■ WORK INSTRUCTION ■
Reproduce the entries below exactly, but only from the line containing "yellow brick F5:F6 level 1 -> none" to the line containing "lime tile G6 level 2 -> lime tile E7 level 3", inclusive.

=== STORED DATA ===

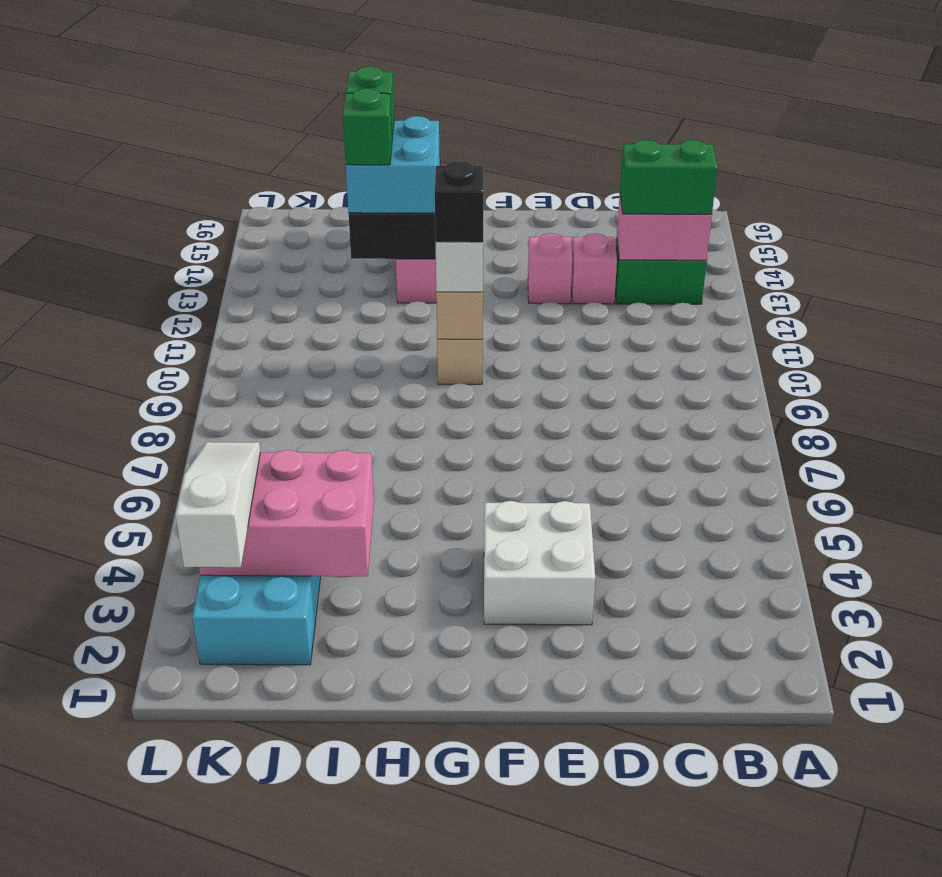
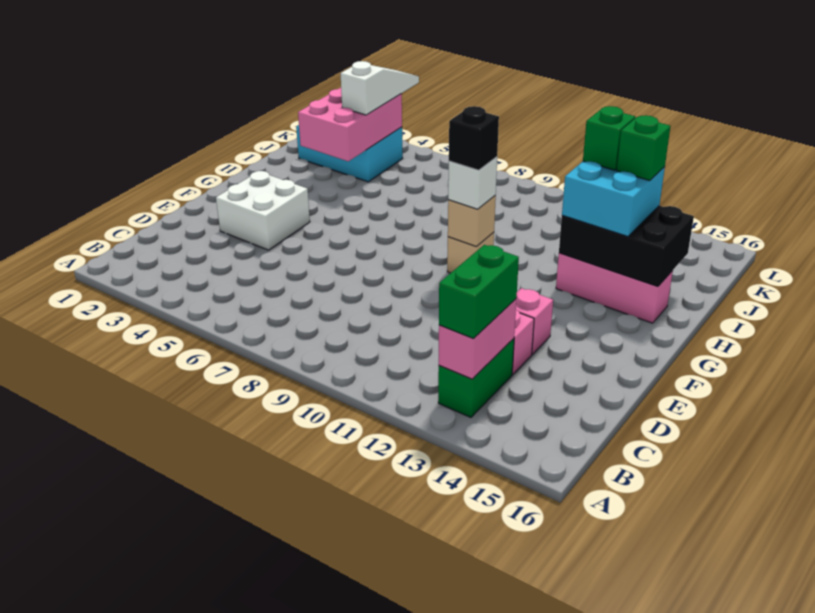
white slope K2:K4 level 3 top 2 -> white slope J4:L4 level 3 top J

===
=== STORED DATA ===

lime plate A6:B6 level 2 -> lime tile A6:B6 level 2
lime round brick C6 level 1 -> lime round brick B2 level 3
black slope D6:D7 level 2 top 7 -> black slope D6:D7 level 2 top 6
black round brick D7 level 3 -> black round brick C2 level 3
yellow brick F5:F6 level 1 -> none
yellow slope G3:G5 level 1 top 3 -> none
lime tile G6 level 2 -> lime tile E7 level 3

===

■ ANSWER SECTION ■
yellow brick F5:F6 level 1 -> none
yellow slope G3:G5 level 1 top 3 -> none
lime tile G6 level 2 -> lime tile E7 level 3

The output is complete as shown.